-- Assigned task --
Pictures aside, the output must consist of the lines from the one containing "purple wallet [351,334,399,375]" through the end of the data, reproduced exactly.

Image change detection data
####

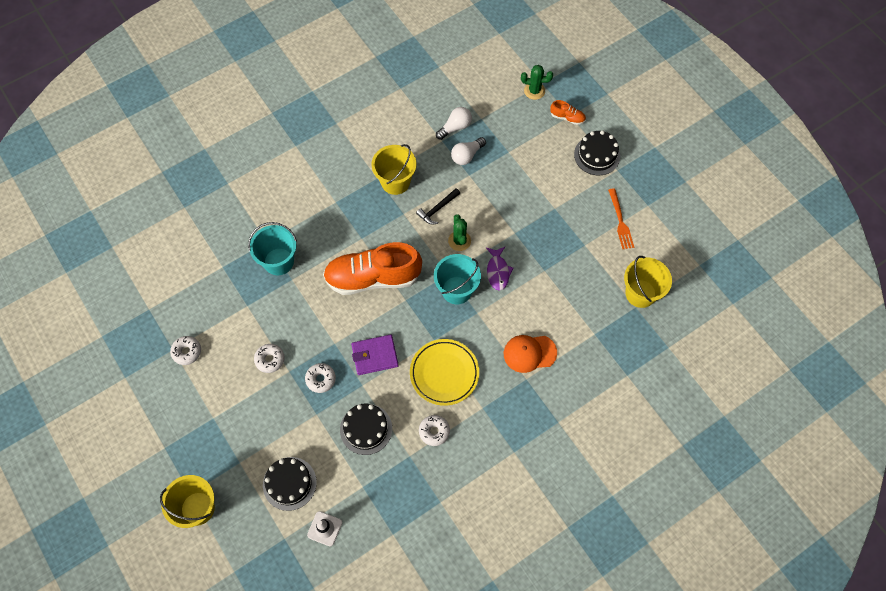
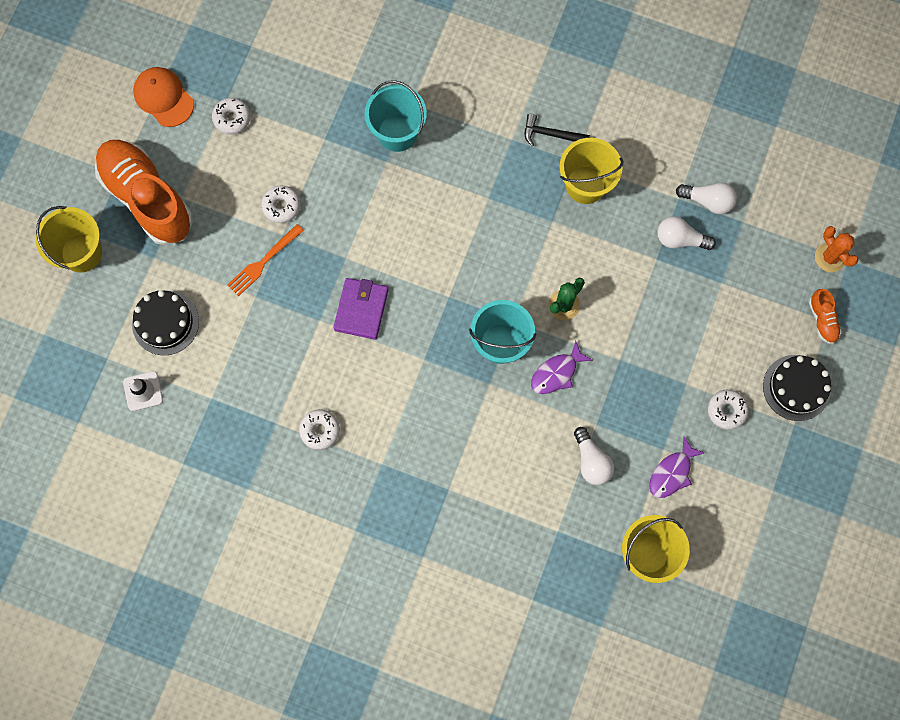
camera: 55 degrees right, 10 degrees up
white donut [305,363,336,393] -> white donut moved to [708,390,749,430]
orange shoe [323,242,422,295] -> orange shoe moved to [95,140,193,245]
black cake [340,403,392,455] -> none
purple wallet [351,334,399,375] -> purple wallet turned 60 degrees clockwise [333,278,388,340]
yellow plate [410,339,479,406] -> none
black hammer [416,188,460,224] -> black hammer moved to [525,114,590,146]
orange cap [504,335,557,373] -> orange cap moved to [133,67,194,127]
green cactus [521,65,553,100] -> orange cactus [815,226,859,272]
orange fork [608,188,634,249] -> orange fork moved to [227,224,304,296]
none -> white light bulb [574,427,614,485]
none -> purple fish [649,436,705,498]

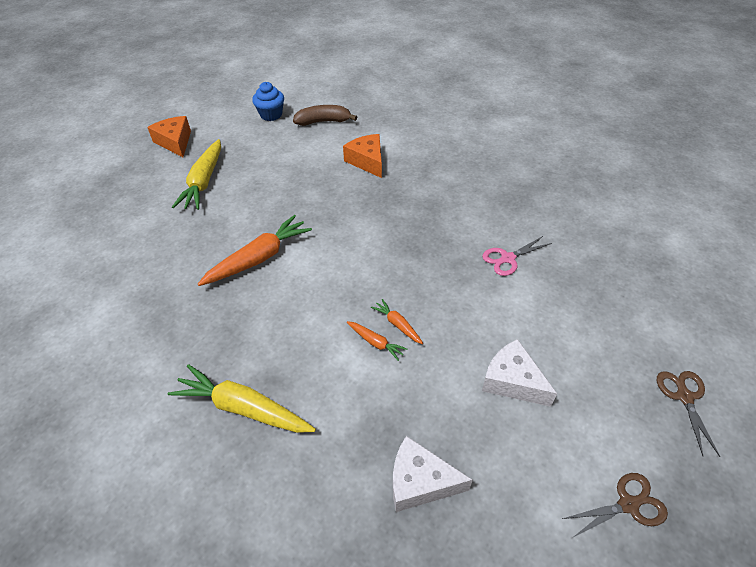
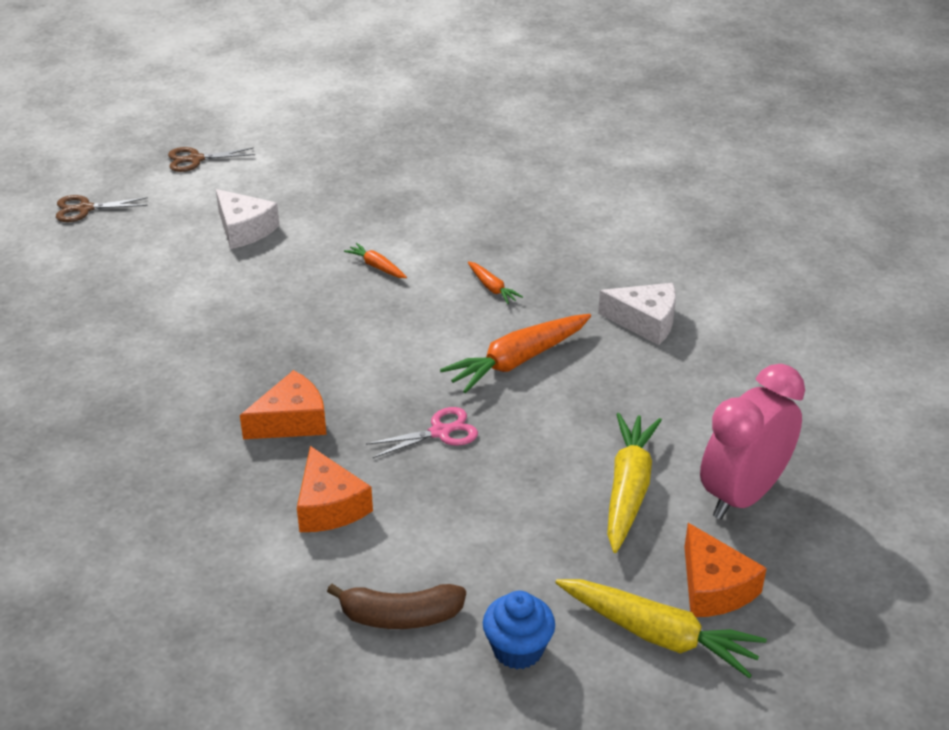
camera: 175 degrees left, 10 degrees down
yellow carrot [168,364,316,433] -> yellow carrot moved to [555,579,767,678]
orange carrot [371,299,423,344] -> orange carrot moved to [468,261,523,304]
white cheese [393,436,473,512] -> white cheese moved to [598,283,676,345]
pink scissors [482,236,552,276] -> pink scissors moved to [366,407,478,458]
brown scissors [657,371,720,457] -> brown scissors turned 75 degrees clockwise [56,195,148,222]
none -> orange cheese [240,370,327,439]
none -> pink clock [700,364,805,519]

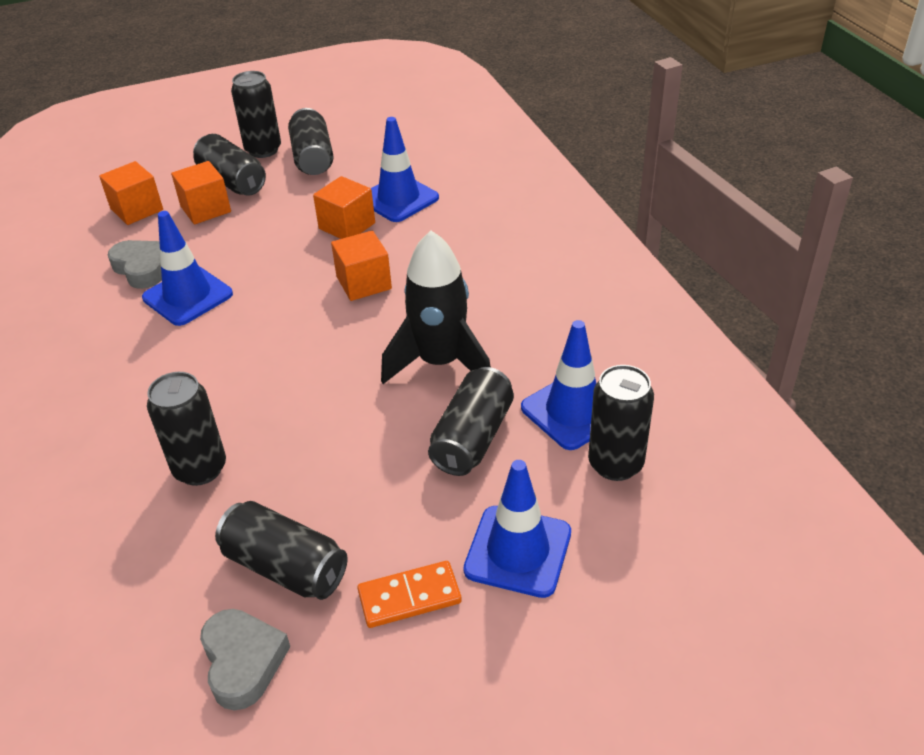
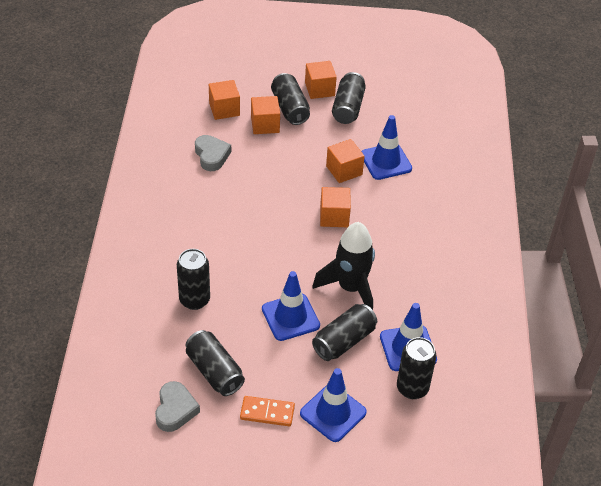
camera: 20 degrees right, 5 degrees up
blue traffic cone [142,211,233,326] -> blue traffic cone moved to [262,271,320,341]
black can [231,71,281,158] -> orange cube [305,61,337,99]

####

-- Worked solution --
purple wallet [351,334,399,375] -> purple wallet turned 60 degrees clockwise [333,278,388,340]
yellow plate [410,339,479,406] -> none
black hammer [416,188,460,224] -> black hammer moved to [525,114,590,146]
orange cap [504,335,557,373] -> orange cap moved to [133,67,194,127]
green cactus [521,65,553,100] -> orange cactus [815,226,859,272]
orange fork [608,188,634,249] -> orange fork moved to [227,224,304,296]
none -> white light bulb [574,427,614,485]
none -> purple fish [649,436,705,498]

camera: 175 degrees left, 10 degrees down
yellow carrot [168,364,316,433] -> yellow carrot moved to [555,579,767,678]
orange carrot [371,299,423,344] -> orange carrot moved to [468,261,523,304]
white cheese [393,436,473,512] -> white cheese moved to [598,283,676,345]
pink scissors [482,236,552,276] -> pink scissors moved to [366,407,478,458]
brown scissors [657,371,720,457] -> brown scissors turned 75 degrees clockwise [56,195,148,222]
none -> orange cheese [240,370,327,439]
none -> pink clock [700,364,805,519]

camera: 20 degrees right, 5 degrees up
blue traffic cone [142,211,233,326] -> blue traffic cone moved to [262,271,320,341]
black can [231,71,281,158] -> orange cube [305,61,337,99]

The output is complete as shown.